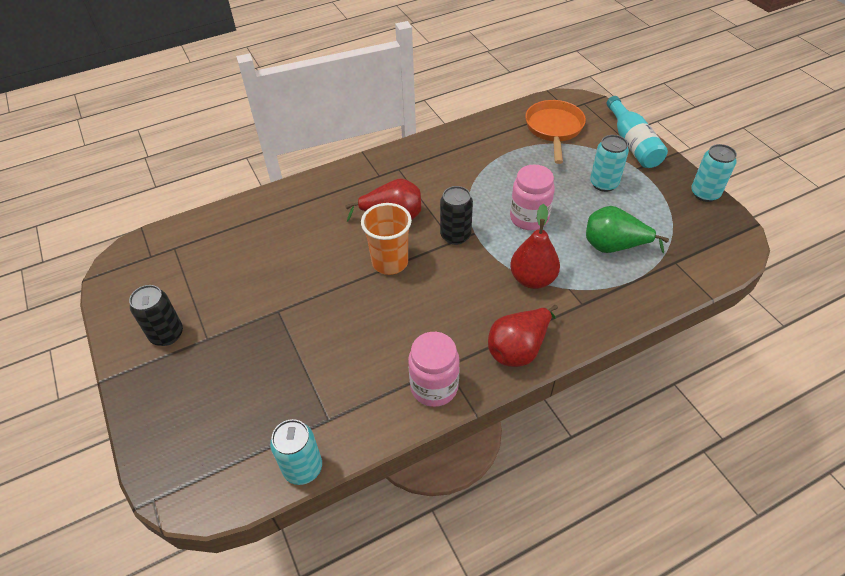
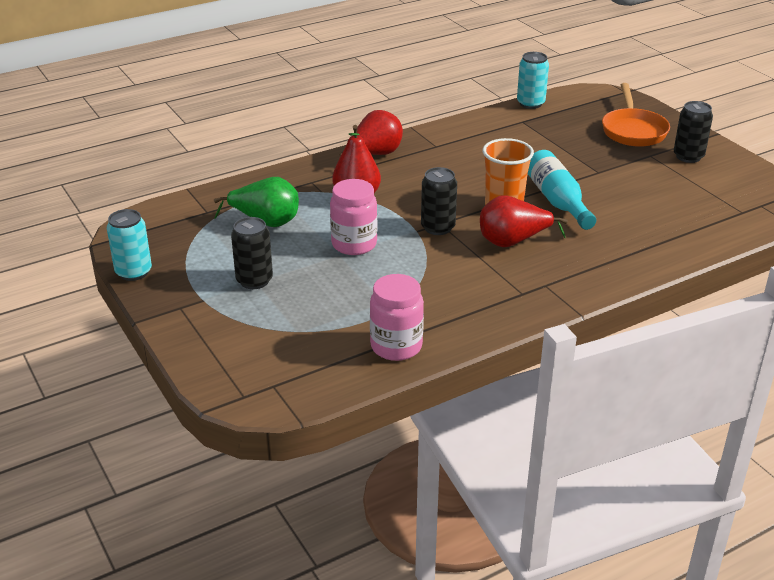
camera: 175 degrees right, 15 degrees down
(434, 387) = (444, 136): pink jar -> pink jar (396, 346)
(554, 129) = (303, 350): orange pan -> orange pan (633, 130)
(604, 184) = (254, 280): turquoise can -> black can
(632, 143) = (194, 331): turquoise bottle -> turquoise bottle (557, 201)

* * *

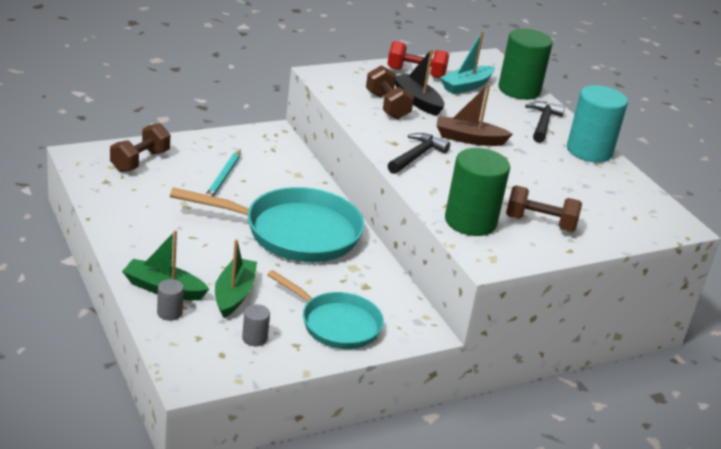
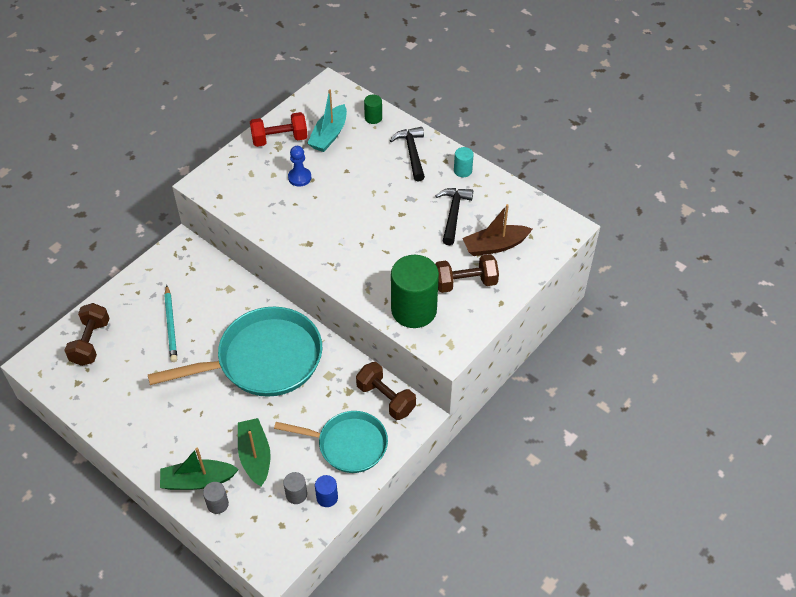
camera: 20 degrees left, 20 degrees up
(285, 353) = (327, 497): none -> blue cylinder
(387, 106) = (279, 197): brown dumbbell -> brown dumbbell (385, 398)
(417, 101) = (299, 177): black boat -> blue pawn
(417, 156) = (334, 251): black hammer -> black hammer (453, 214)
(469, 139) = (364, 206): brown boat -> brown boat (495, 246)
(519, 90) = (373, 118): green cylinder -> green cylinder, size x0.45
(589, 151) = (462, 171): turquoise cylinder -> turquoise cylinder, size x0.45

### What needs to be done
Once you reach the line with "(434, 387) = (444, 136): pink" in the data above, copy it and every line after it exactly, up to and including the line with "(632, 143) = (194, 331): turquoise".

### Answer box
(434, 387) = (444, 136): pink jar -> pink jar (396, 346)
(554, 129) = (303, 350): orange pan -> orange pan (633, 130)
(604, 184) = (254, 280): turquoise can -> black can
(632, 143) = (194, 331): turquoise bottle -> turquoise bottle (557, 201)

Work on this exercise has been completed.